■ **Activity**
Please report every line in the entries that contains the string "tower".

Aerial scene object inventories:
[Start of Attachment]

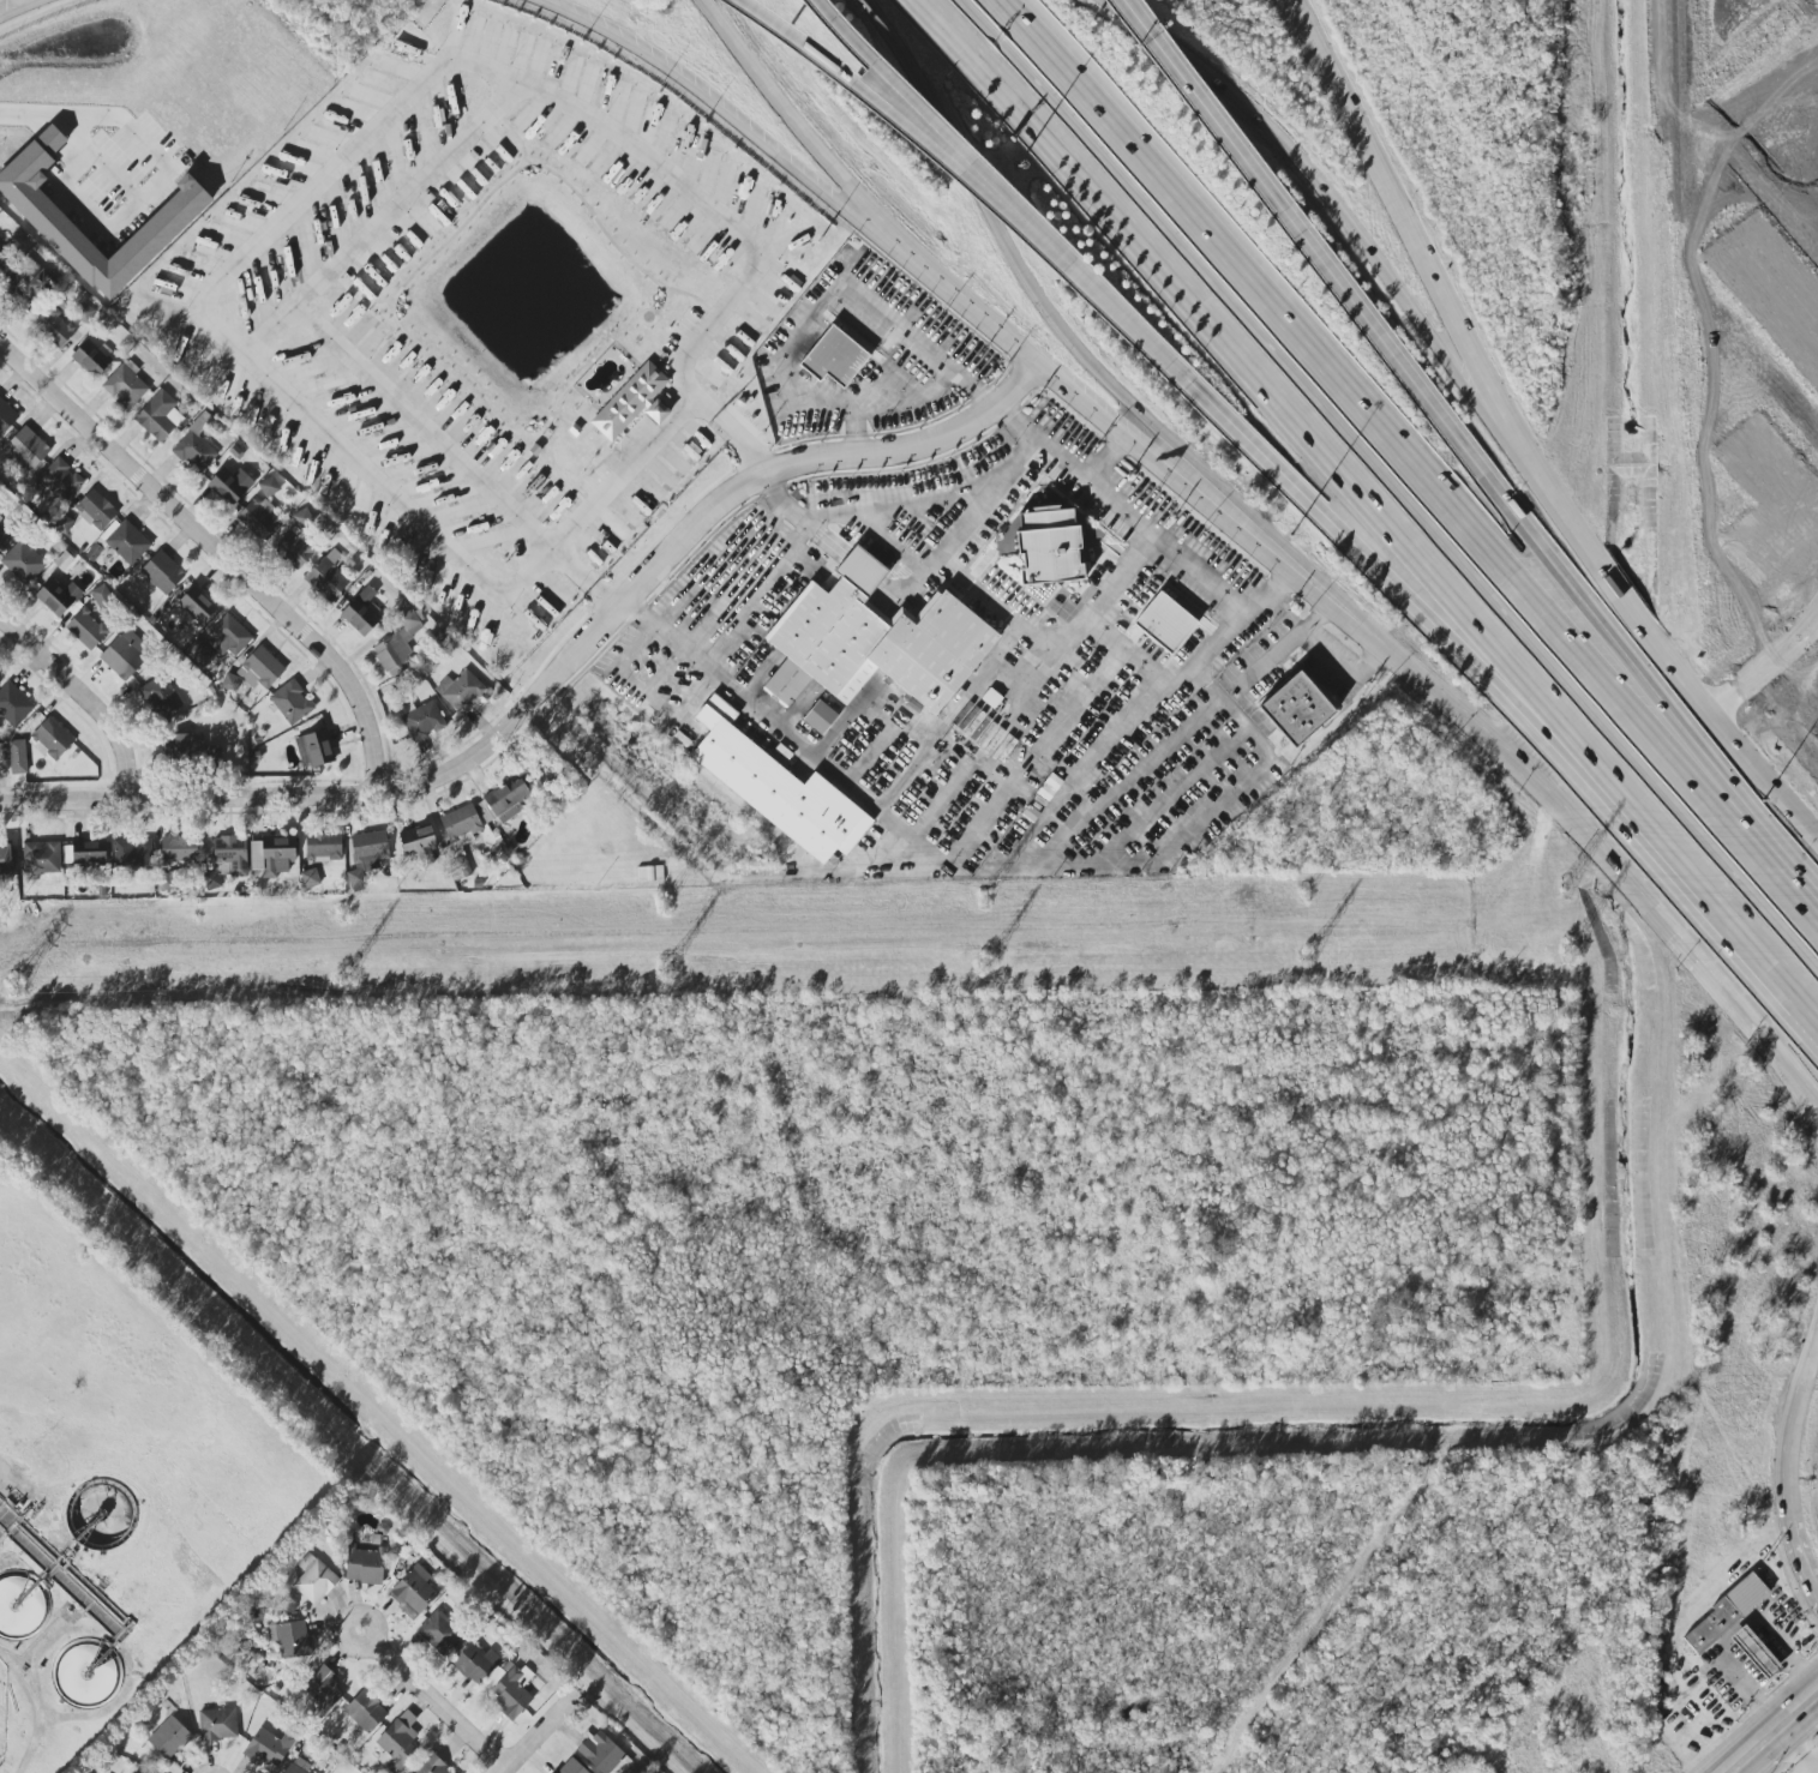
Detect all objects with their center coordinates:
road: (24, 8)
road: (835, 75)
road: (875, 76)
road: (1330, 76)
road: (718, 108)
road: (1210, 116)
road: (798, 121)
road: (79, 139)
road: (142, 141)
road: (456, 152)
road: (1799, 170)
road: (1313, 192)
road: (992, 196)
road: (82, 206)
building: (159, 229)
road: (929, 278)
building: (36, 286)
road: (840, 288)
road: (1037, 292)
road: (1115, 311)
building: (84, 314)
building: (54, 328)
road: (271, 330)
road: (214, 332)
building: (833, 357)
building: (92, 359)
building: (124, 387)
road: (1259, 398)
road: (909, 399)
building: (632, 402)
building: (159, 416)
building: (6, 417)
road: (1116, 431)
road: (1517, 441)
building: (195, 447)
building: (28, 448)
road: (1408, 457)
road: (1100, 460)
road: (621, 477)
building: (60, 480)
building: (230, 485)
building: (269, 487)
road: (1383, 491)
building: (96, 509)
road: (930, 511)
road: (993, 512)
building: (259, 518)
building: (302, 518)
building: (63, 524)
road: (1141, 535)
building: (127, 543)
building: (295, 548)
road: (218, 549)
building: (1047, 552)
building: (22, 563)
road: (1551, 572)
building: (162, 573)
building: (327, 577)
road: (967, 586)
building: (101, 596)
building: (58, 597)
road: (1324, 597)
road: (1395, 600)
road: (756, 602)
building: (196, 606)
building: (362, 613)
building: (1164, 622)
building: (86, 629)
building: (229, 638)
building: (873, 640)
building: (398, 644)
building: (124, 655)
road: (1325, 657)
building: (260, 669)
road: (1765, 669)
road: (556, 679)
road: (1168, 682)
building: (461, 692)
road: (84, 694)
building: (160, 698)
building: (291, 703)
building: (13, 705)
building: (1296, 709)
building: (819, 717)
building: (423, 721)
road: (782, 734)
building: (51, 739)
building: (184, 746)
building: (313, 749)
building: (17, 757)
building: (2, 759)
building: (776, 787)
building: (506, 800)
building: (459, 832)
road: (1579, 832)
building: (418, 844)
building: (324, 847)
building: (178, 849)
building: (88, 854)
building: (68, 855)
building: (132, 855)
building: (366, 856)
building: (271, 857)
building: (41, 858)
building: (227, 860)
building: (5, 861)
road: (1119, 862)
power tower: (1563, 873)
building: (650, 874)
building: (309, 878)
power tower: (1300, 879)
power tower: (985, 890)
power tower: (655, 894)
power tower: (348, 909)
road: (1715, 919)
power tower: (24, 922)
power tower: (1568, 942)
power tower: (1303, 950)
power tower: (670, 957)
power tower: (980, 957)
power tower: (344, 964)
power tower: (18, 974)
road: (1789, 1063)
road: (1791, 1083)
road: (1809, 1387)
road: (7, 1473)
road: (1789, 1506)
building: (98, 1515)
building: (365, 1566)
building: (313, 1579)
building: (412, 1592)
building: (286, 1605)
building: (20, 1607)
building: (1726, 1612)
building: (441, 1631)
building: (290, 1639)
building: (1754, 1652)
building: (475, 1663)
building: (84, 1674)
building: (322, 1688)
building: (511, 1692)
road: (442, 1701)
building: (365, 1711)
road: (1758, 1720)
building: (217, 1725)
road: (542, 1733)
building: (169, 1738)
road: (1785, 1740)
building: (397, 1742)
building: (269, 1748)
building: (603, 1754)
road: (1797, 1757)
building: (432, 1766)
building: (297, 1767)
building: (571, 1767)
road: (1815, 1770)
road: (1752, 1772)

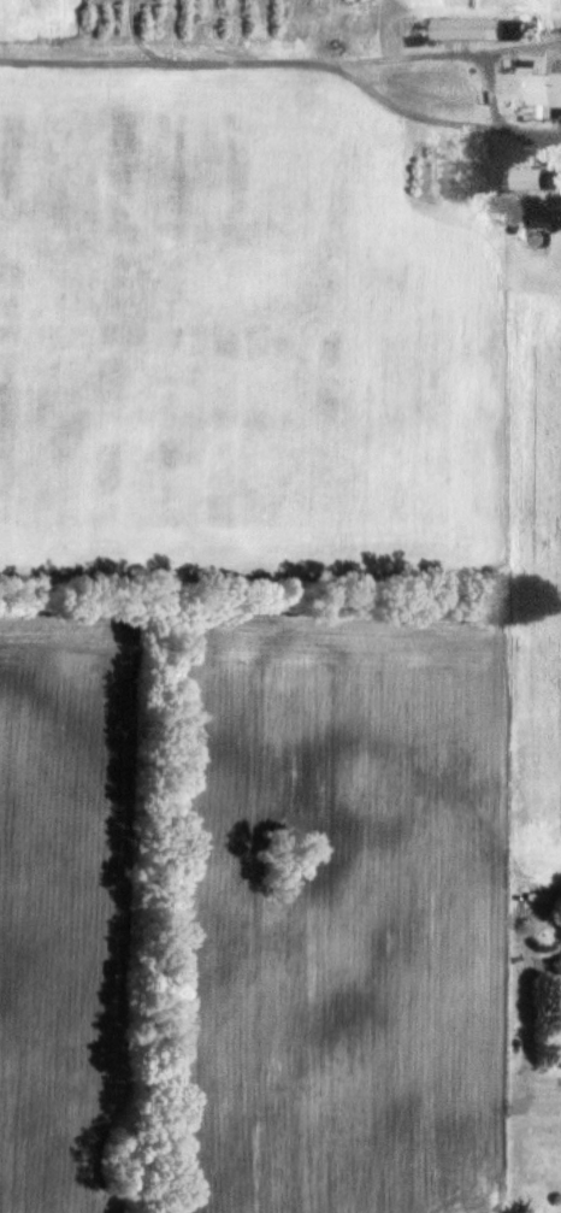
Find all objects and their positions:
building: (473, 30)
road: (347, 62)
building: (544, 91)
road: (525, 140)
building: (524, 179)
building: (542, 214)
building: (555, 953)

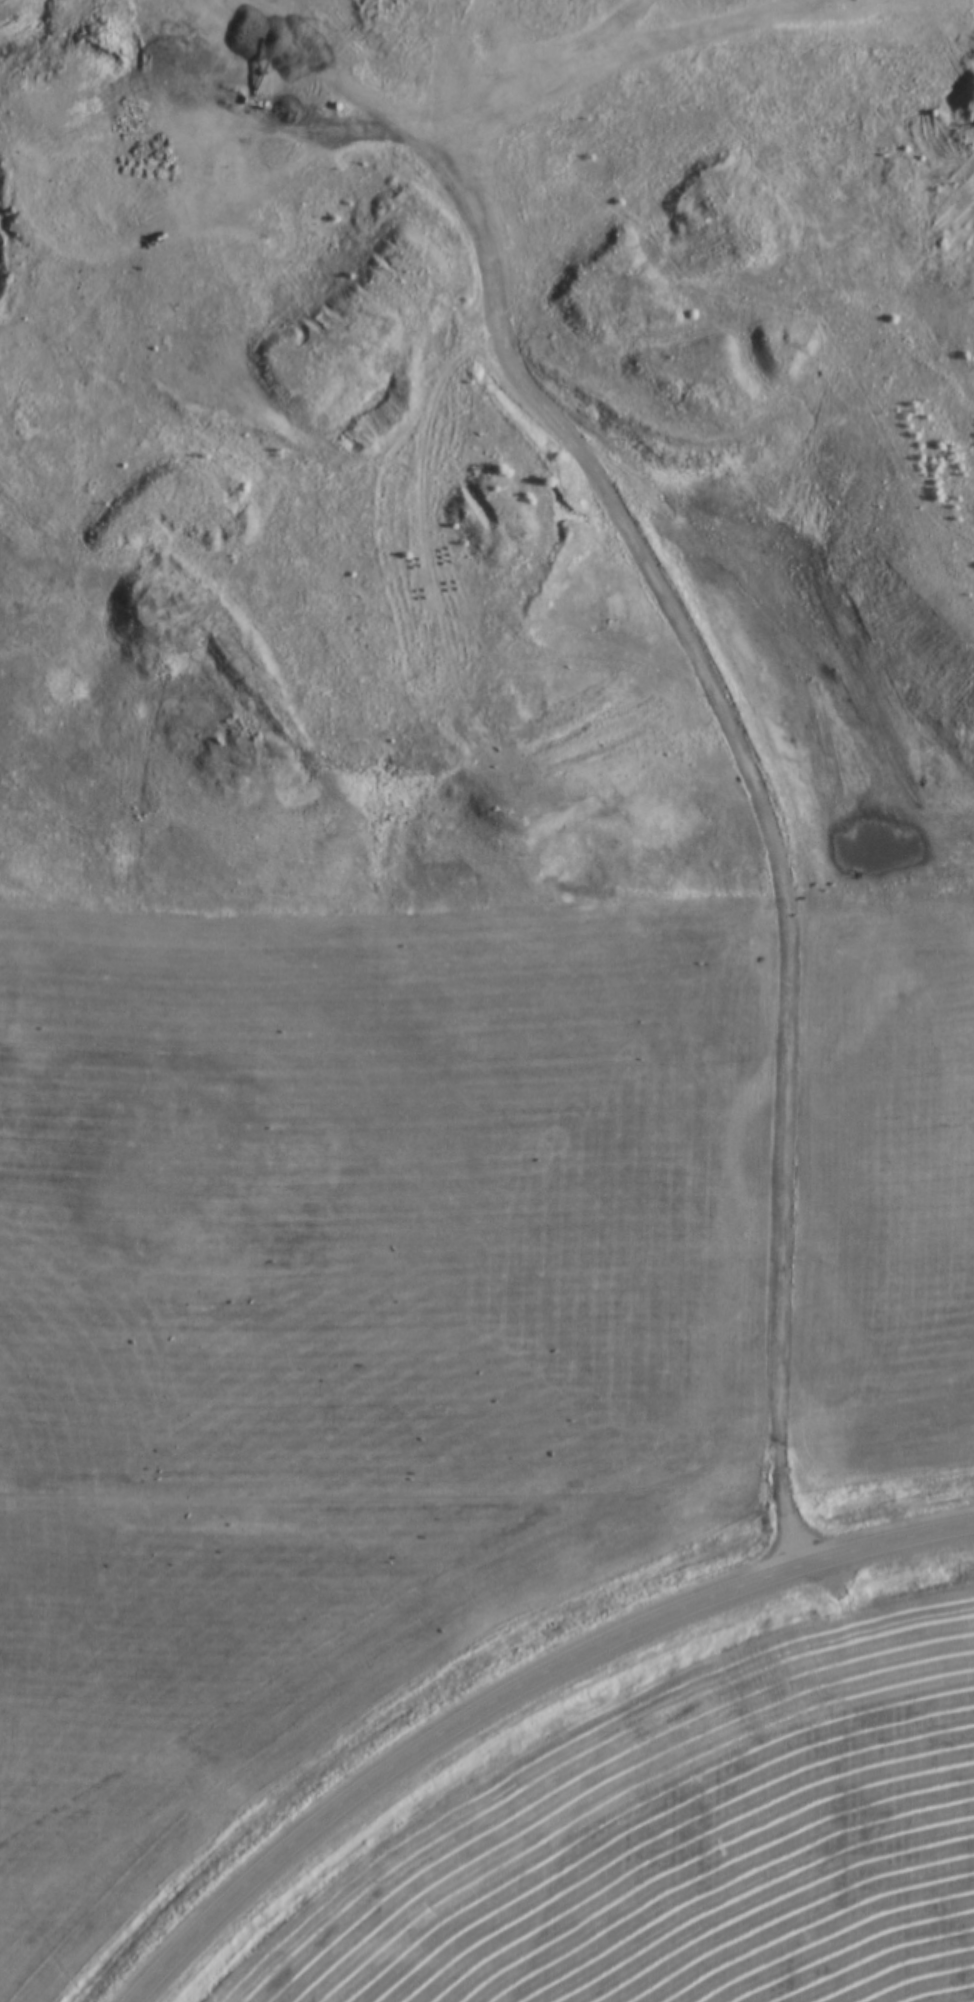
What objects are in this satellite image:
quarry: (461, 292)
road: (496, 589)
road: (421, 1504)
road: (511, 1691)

[End of Attachment]

■ **Your response**
power tower: (1563, 873)
power tower: (1300, 879)
power tower: (985, 890)
power tower: (655, 894)
power tower: (348, 909)
power tower: (24, 922)
power tower: (1568, 942)
power tower: (1303, 950)
power tower: (670, 957)
power tower: (980, 957)
power tower: (344, 964)
power tower: (18, 974)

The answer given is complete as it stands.